**TASK OBJECTIVE**.
Using the listing below, set down exactly the lines from the one that contains "none -> lime brick A6 level 1" through the one that contains "none -> white brick F6 level 2", with no pictures.

**STUDY MATERIAL**.
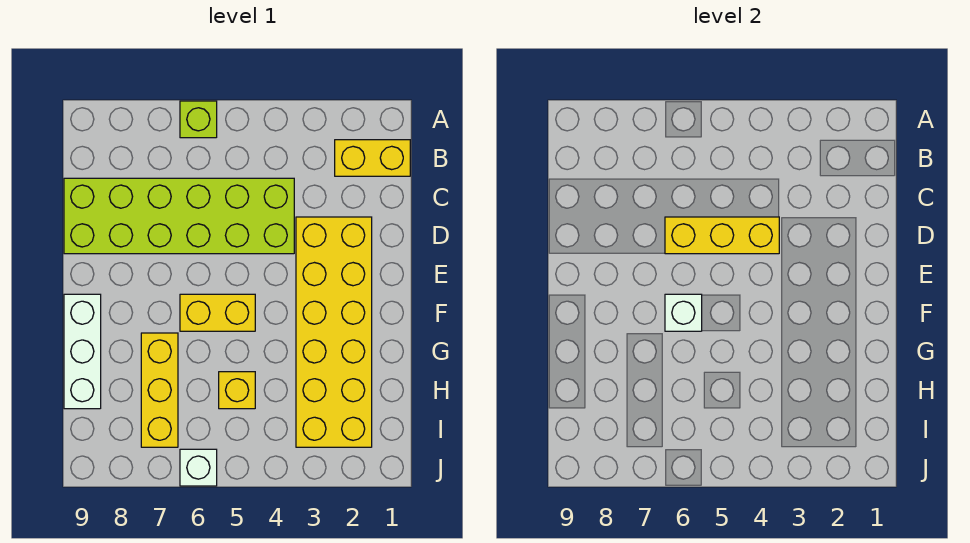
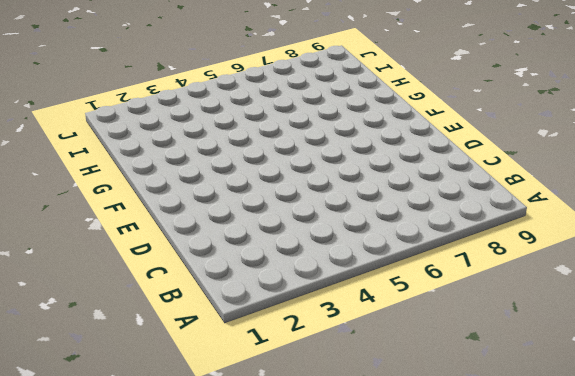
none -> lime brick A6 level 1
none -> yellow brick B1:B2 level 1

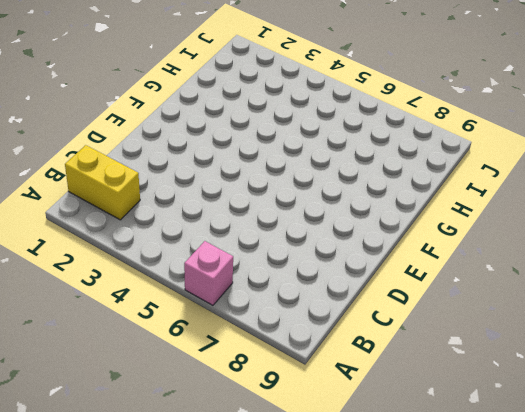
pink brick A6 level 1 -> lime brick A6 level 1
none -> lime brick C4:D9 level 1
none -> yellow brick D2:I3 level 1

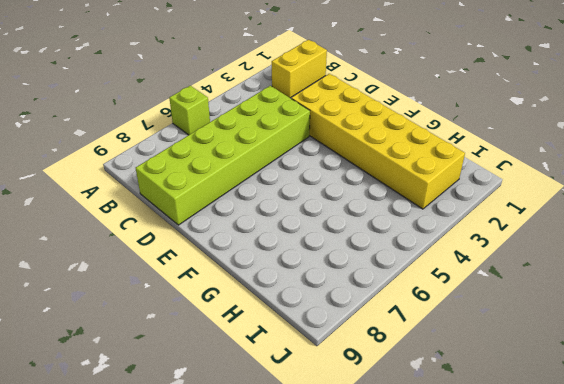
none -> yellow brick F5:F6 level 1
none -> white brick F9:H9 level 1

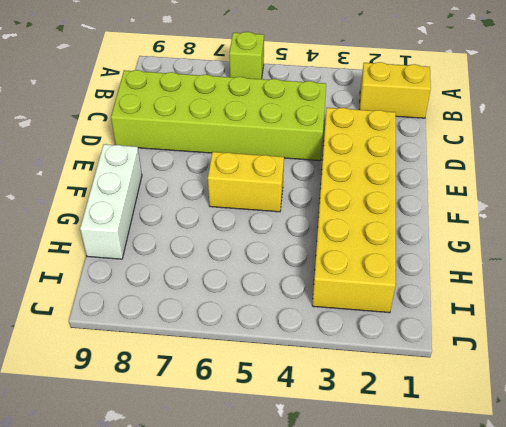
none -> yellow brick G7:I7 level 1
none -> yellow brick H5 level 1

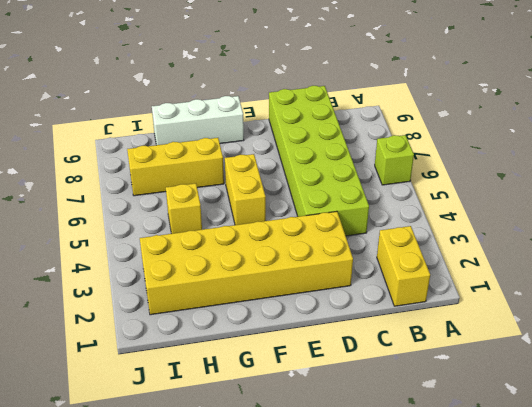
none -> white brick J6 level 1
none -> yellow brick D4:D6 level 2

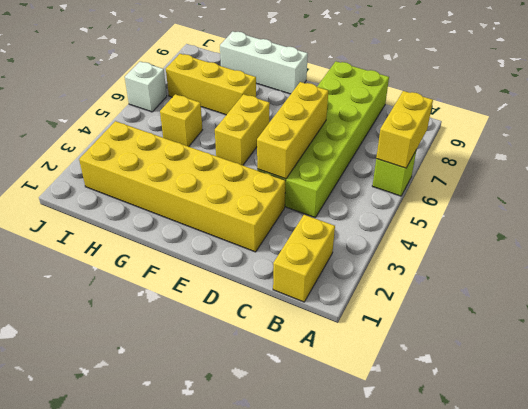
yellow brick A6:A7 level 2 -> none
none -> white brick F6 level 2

==

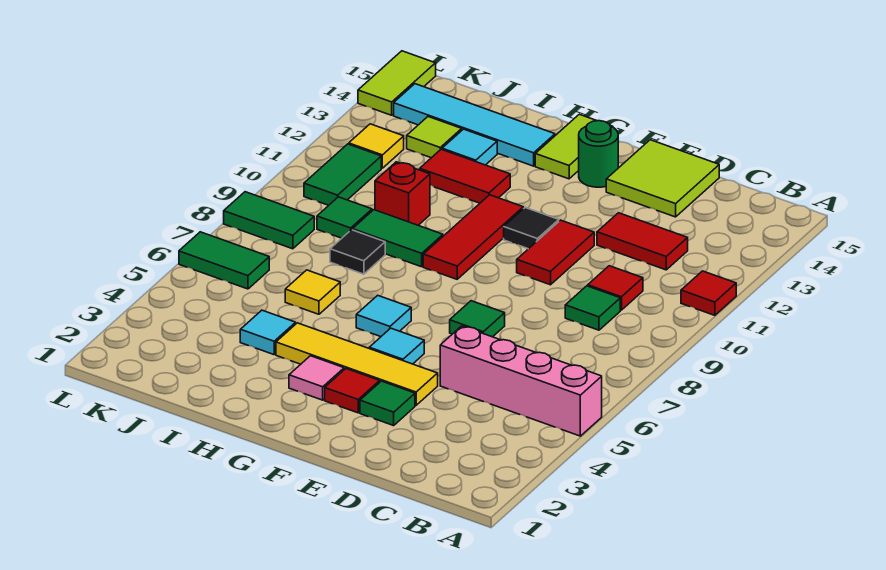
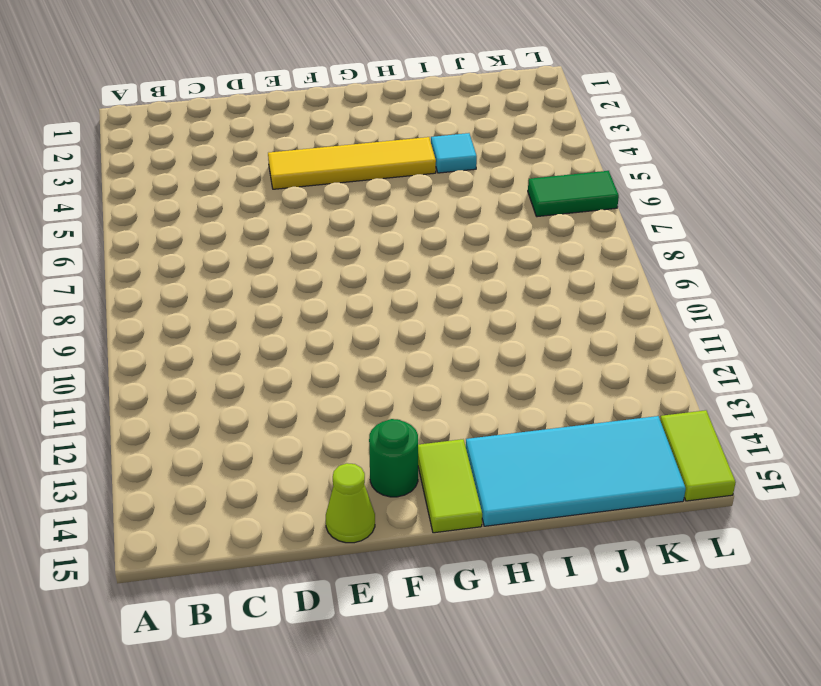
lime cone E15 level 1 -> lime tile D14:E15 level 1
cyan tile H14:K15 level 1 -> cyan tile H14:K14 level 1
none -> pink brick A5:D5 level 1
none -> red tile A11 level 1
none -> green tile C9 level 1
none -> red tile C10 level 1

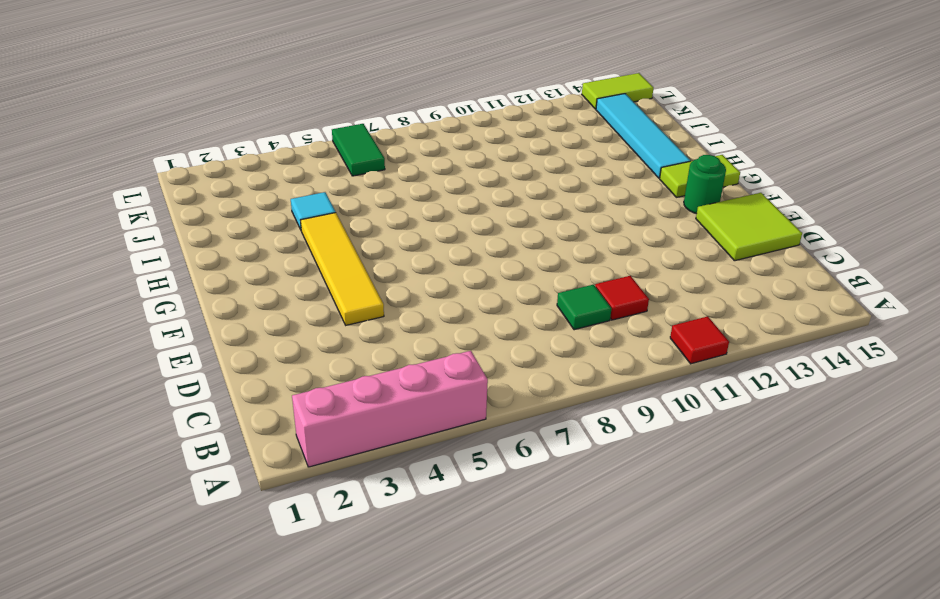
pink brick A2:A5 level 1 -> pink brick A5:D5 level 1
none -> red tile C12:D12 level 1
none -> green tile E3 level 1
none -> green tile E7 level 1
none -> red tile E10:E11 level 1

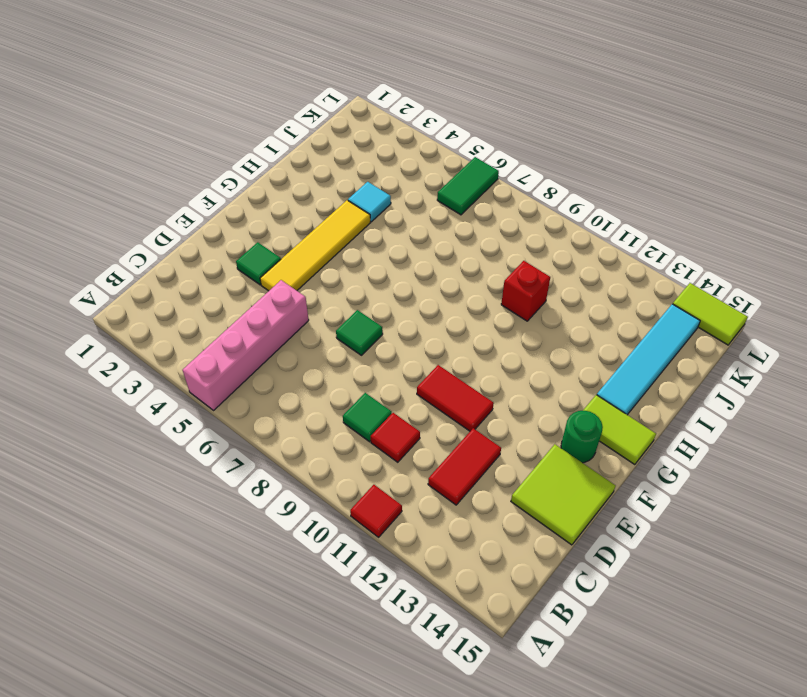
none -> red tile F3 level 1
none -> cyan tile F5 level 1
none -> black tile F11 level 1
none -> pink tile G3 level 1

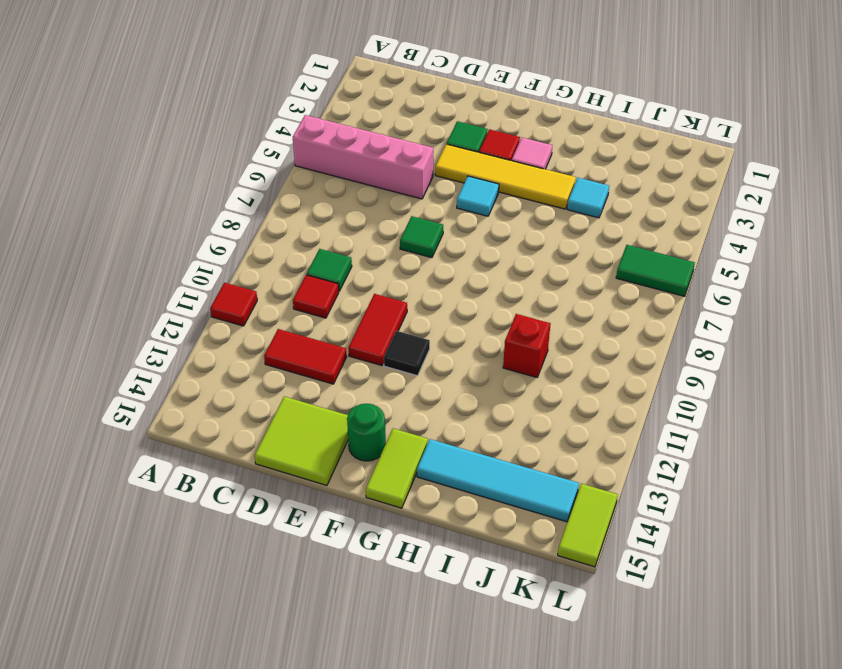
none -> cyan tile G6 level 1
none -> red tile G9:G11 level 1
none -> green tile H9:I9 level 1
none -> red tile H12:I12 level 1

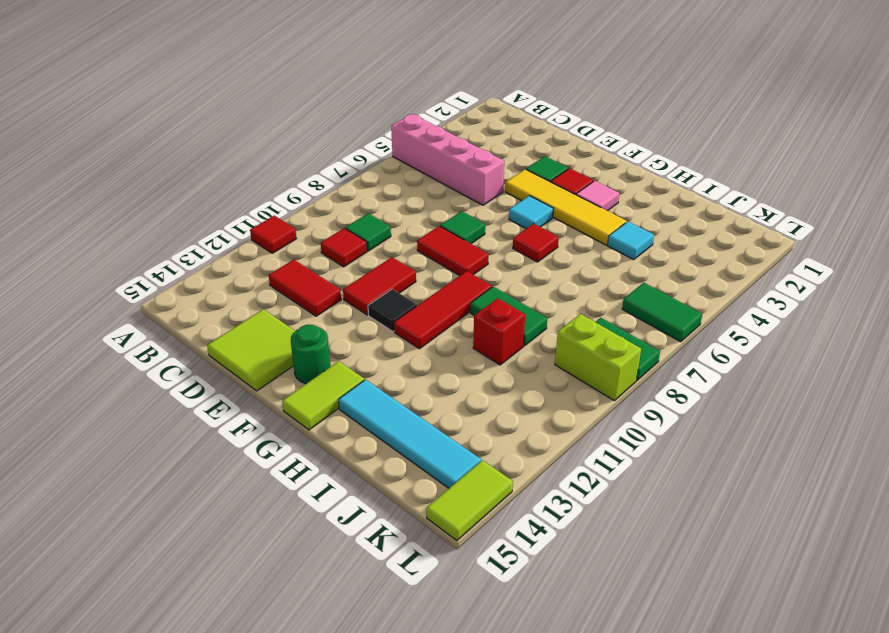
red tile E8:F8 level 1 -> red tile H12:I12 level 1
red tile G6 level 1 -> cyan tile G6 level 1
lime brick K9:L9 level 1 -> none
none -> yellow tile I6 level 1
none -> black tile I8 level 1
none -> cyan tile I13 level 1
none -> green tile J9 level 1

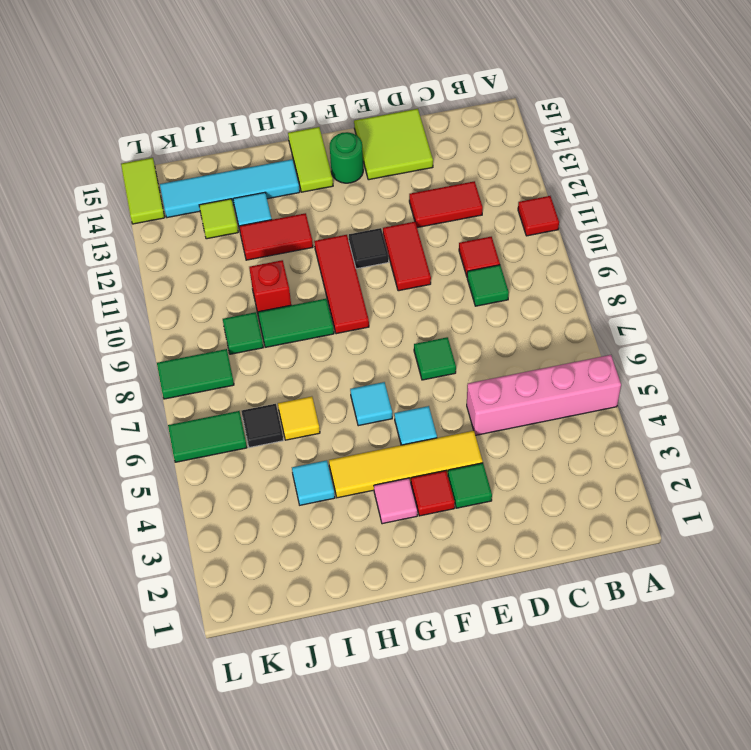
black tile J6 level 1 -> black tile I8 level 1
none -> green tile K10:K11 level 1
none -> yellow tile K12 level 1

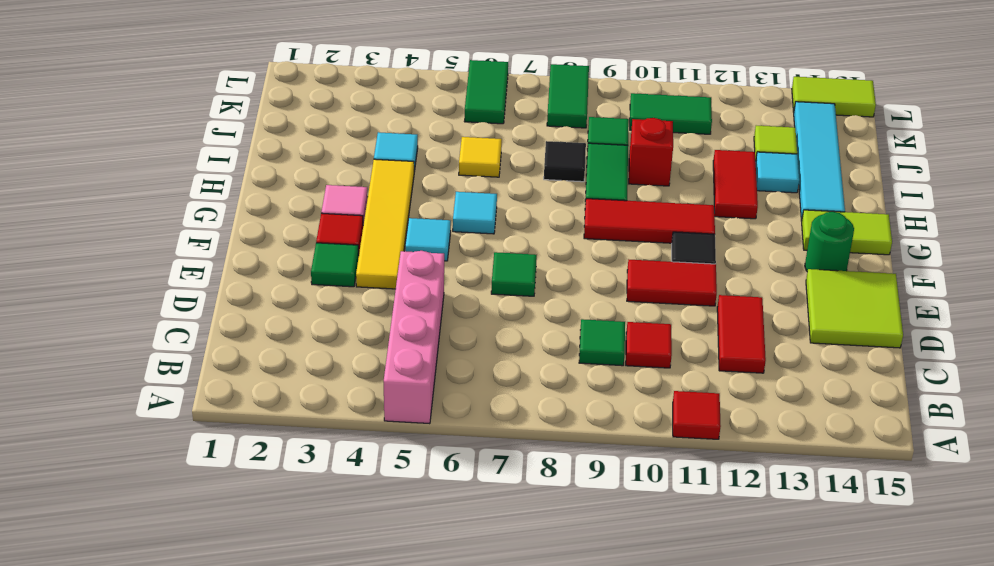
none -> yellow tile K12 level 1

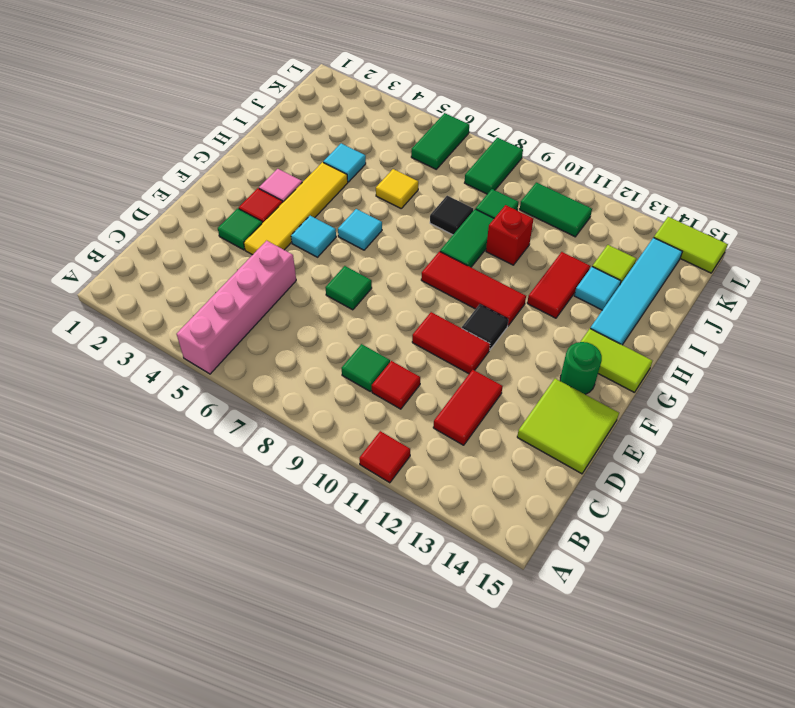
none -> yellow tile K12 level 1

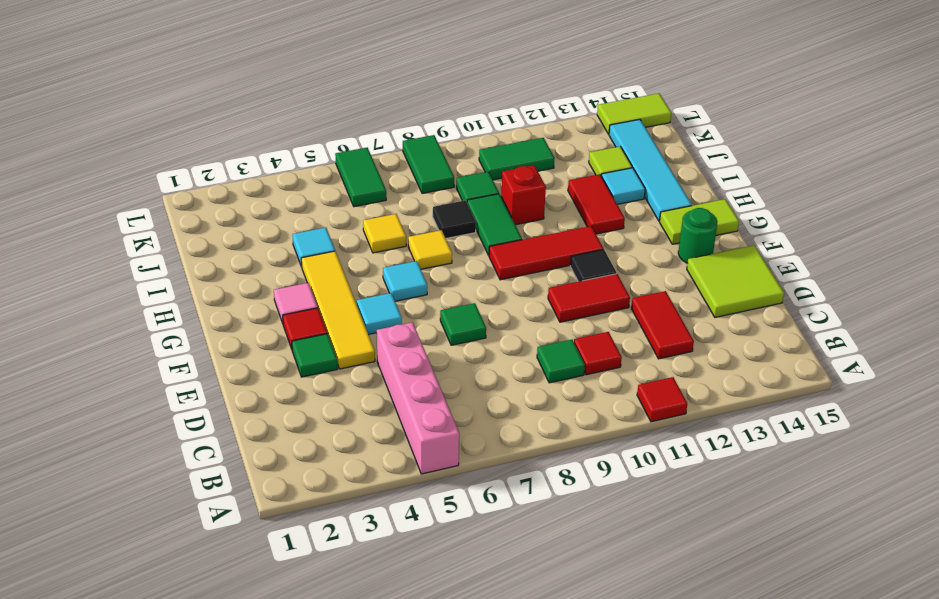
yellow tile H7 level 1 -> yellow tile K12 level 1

**RESULT OF THE EXERCISE**.
none -> lime brick A6 level 1
none -> yellow brick B1:B2 level 1

pink brick A6 level 1 -> lime brick A6 level 1
none -> lime brick C4:D9 level 1
none -> yellow brick D2:I3 level 1

none -> yellow brick F5:F6 level 1
none -> white brick F9:H9 level 1

none -> yellow brick G7:I7 level 1
none -> yellow brick H5 level 1

none -> white brick J6 level 1
none -> yellow brick D4:D6 level 2

yellow brick A6:A7 level 2 -> none
none -> white brick F6 level 2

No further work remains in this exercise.